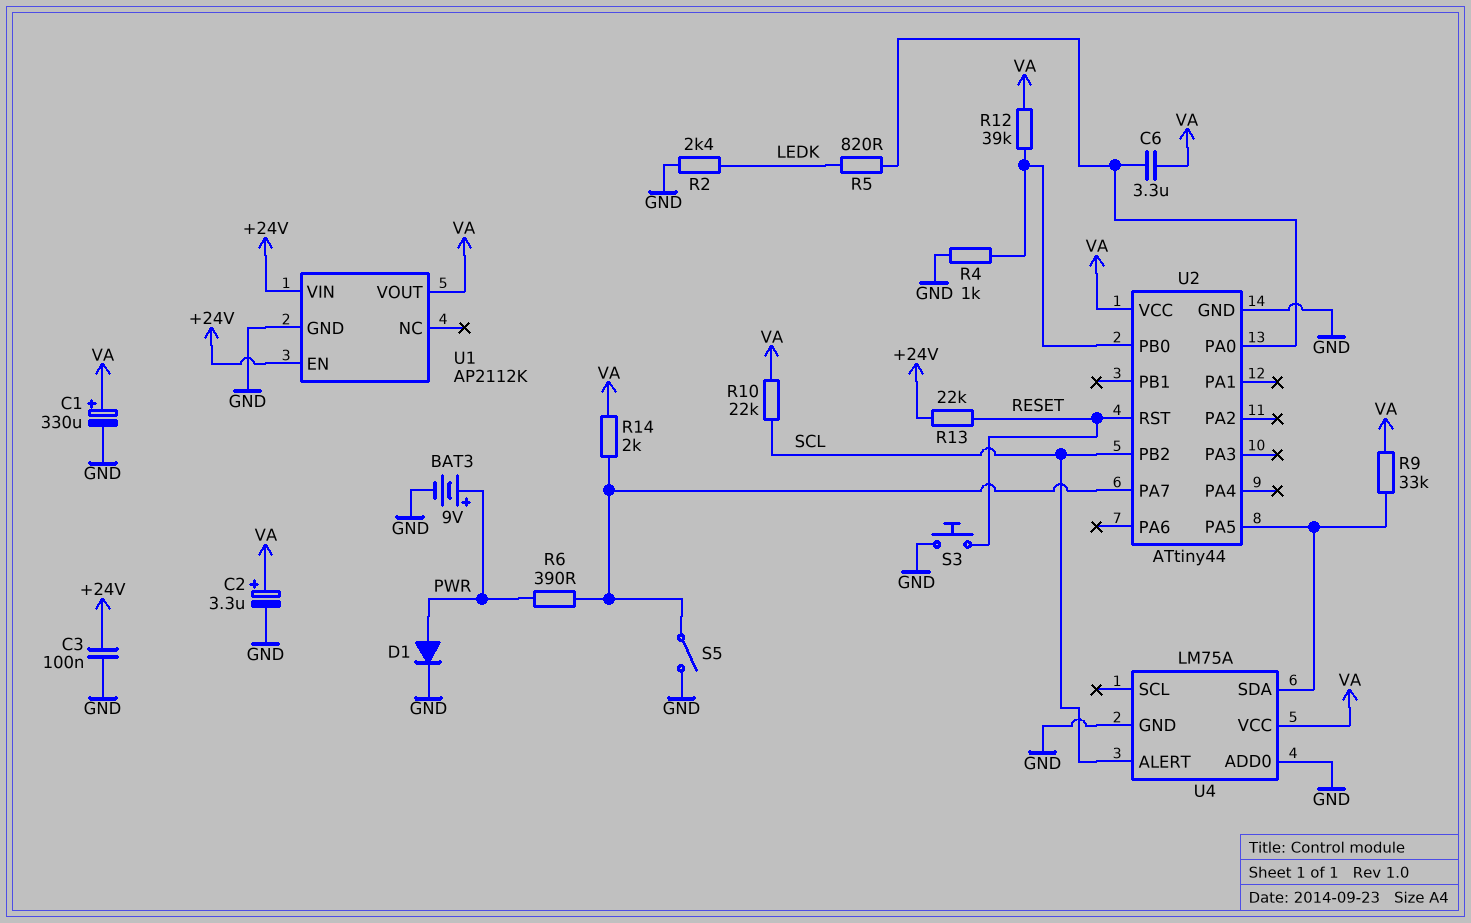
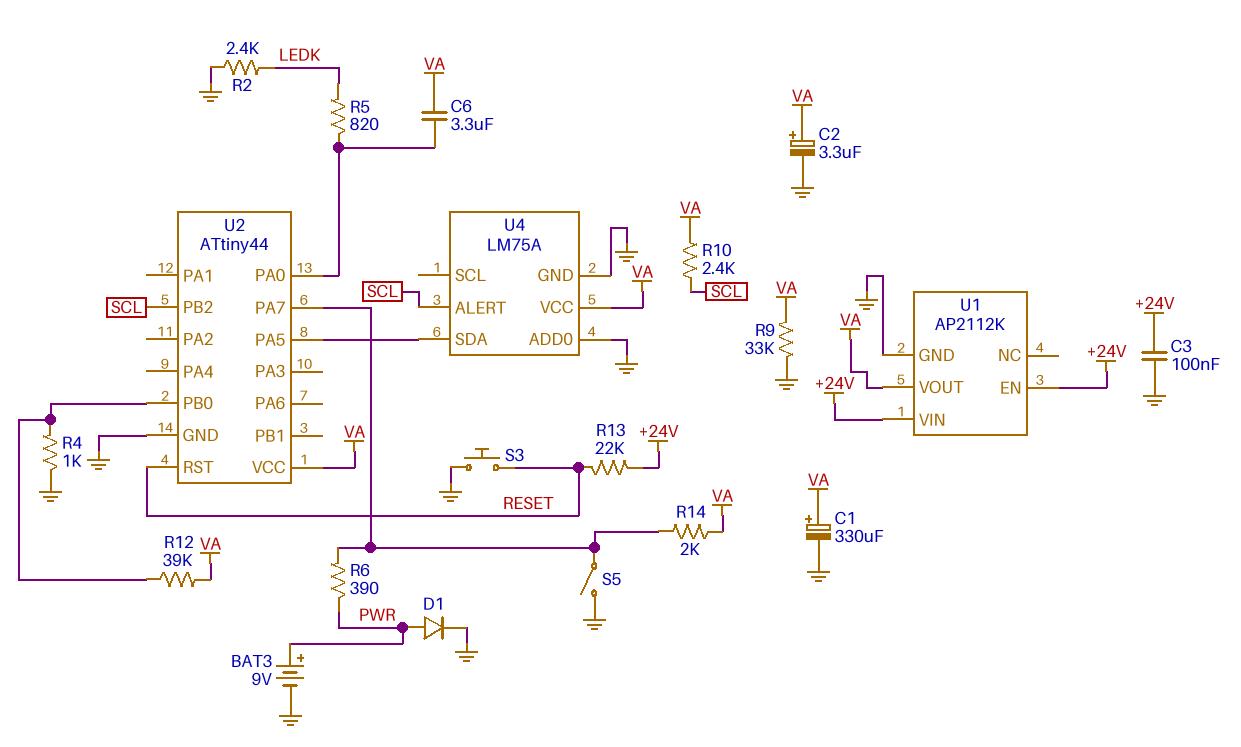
R9: 33k (U2/PA5, VA) -> 33k (GND, VA)
R10: 22k (SCL, VA) -> 2.4k (SCL, VA)

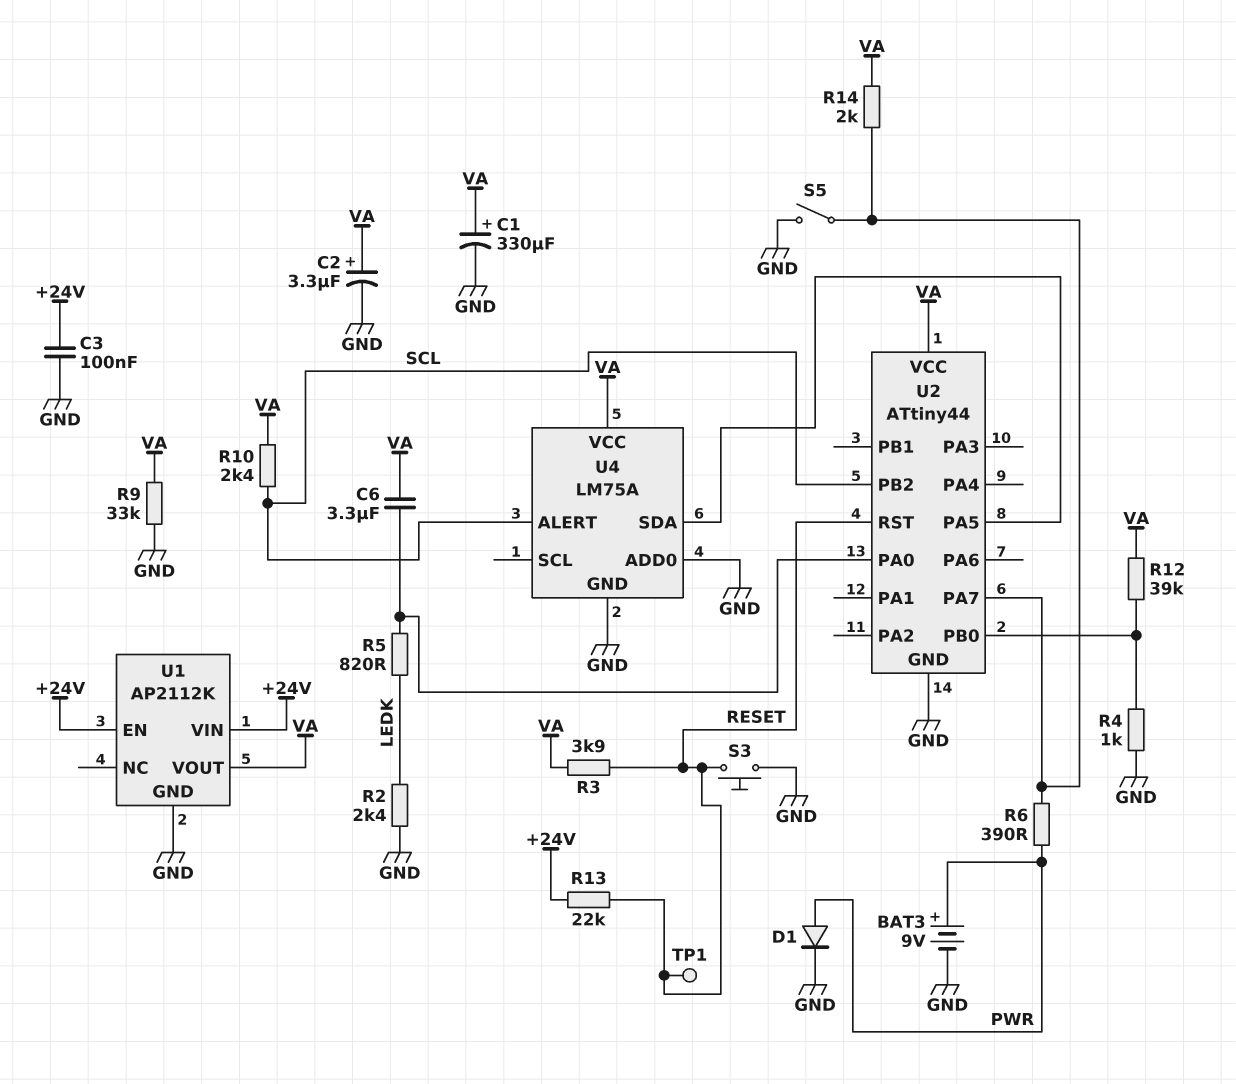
R3: none -> 3.9k (RESET, VA)
TP1: none -> test point (RESET)

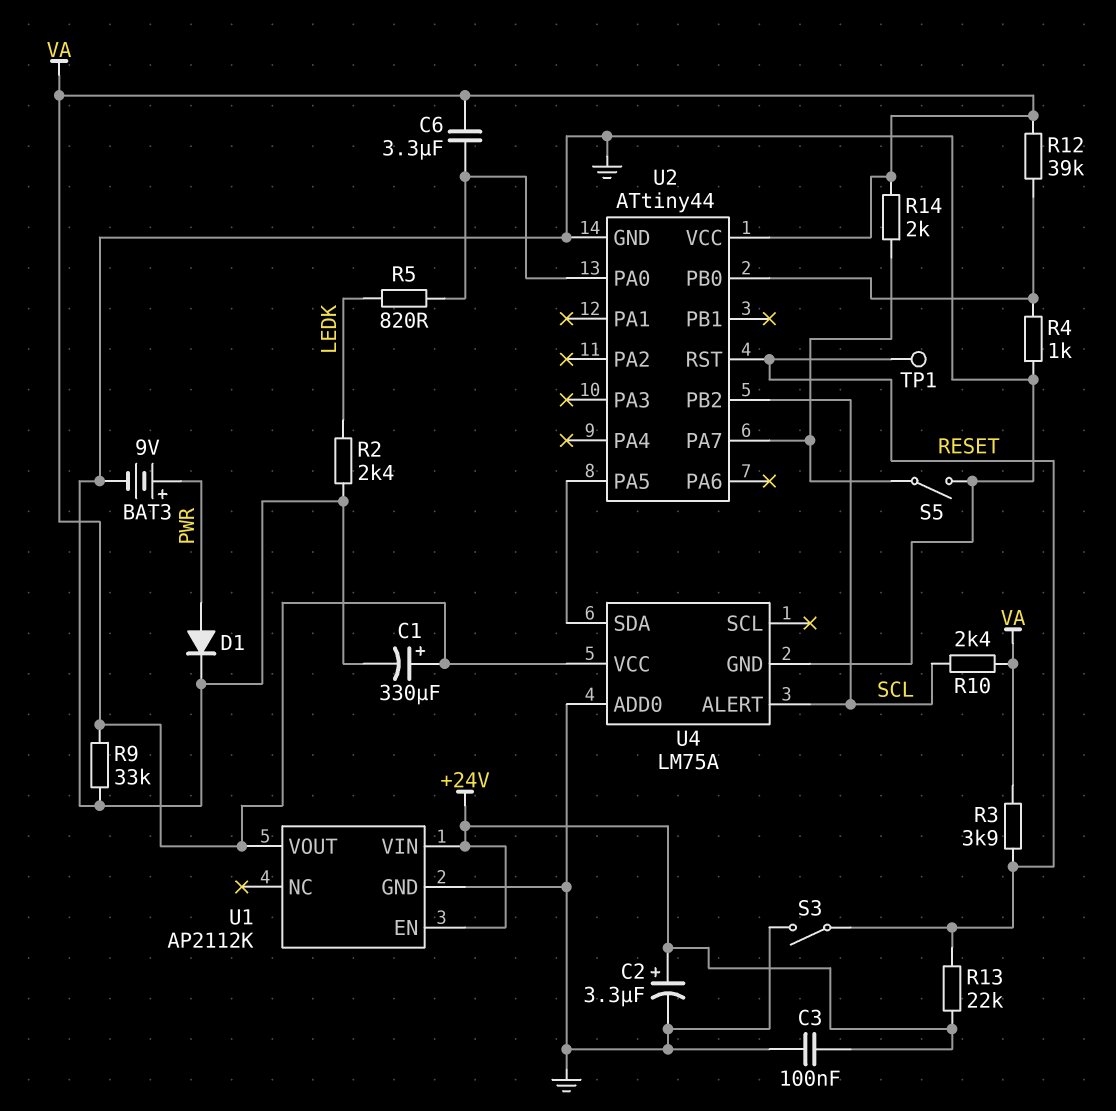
C2: 3.3uF (plus VA, minus GND) -> 3.3uF (plus +24V, minus GND)
R6: 390 (PWR, U2/PA7) -> none
S3: button (GND, RESET) -> switch (GND, RESET)

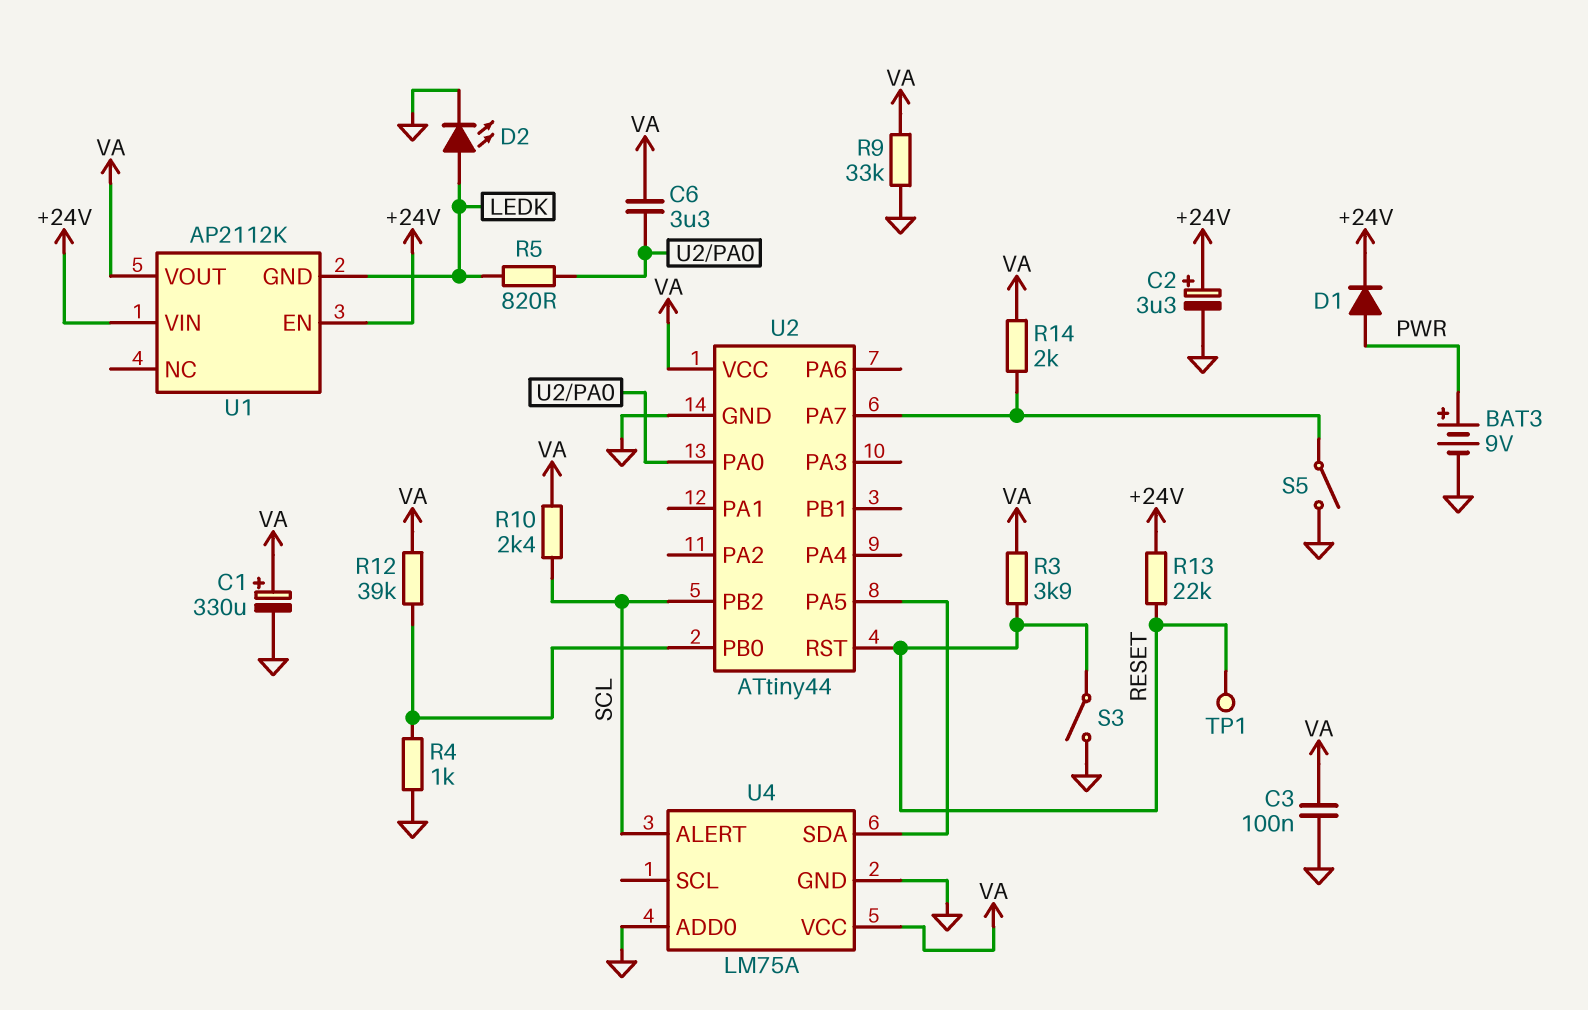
C3: 100nF (+24V, GND) -> 100nF (GND, VA)
D1: diode (A PWR, K GND) -> diode (A PWR, K +24V)
D2: none -> LED (A LEDK, K GND)
R2: 2.4k (GND, LEDK) -> none
U1 pin GND: GND -> LEDK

• **PROBLEM**: Only the lines from the one containing "TP1: none -> test point (RESET)" through the last line of the material should be returned, exactly and without pictures.

• **RESULT FOR THIS EXERCISE**:
TP1: none -> test point (RESET)

C2: 3.3uF (plus VA, minus GND) -> 3.3uF (plus +24V, minus GND)
R6: 390 (PWR, U2/PA7) -> none
S3: button (GND, RESET) -> switch (GND, RESET)

C3: 100nF (+24V, GND) -> 100nF (GND, VA)
D1: diode (A PWR, K GND) -> diode (A PWR, K +24V)
D2: none -> LED (A LEDK, K GND)
R2: 2.4k (GND, LEDK) -> none
U1 pin GND: GND -> LEDK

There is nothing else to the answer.